> [Given data]:
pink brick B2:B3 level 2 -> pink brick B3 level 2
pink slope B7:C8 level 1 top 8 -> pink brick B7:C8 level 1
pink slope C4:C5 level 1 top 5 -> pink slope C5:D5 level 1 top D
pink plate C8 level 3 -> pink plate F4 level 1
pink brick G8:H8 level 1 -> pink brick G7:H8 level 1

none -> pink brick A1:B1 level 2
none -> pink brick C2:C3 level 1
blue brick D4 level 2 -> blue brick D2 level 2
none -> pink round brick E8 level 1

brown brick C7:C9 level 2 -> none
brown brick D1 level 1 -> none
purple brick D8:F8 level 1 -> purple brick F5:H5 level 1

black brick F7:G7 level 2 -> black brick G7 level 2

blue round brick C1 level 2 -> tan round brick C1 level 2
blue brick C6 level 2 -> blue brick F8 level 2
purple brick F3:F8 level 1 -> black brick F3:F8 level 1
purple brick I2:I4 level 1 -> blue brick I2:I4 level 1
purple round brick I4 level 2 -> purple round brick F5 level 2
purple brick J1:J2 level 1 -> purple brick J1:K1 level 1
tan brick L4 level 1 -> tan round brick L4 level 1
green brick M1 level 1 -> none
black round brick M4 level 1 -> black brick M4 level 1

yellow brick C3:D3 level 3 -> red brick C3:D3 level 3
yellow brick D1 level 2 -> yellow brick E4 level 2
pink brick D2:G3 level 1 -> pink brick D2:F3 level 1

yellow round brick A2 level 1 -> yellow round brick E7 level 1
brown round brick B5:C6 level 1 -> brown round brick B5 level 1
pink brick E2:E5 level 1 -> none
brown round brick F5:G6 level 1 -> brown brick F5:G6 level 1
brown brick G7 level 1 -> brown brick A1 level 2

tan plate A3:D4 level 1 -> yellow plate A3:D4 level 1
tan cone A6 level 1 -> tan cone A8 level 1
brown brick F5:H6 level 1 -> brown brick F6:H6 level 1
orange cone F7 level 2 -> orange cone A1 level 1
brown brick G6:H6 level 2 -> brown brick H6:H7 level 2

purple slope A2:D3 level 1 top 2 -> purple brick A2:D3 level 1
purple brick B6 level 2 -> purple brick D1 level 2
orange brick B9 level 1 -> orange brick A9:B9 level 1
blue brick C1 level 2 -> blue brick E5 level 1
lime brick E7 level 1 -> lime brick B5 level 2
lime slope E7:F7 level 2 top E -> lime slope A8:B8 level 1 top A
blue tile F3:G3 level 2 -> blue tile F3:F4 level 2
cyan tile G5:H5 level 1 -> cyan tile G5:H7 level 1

> [Task to complete]: A copy of each line above that holds the word "orange" is the expected answer.

> [Solution]:
orange cone F7 level 2 -> orange cone A1 level 1
orange brick B9 level 1 -> orange brick A9:B9 level 1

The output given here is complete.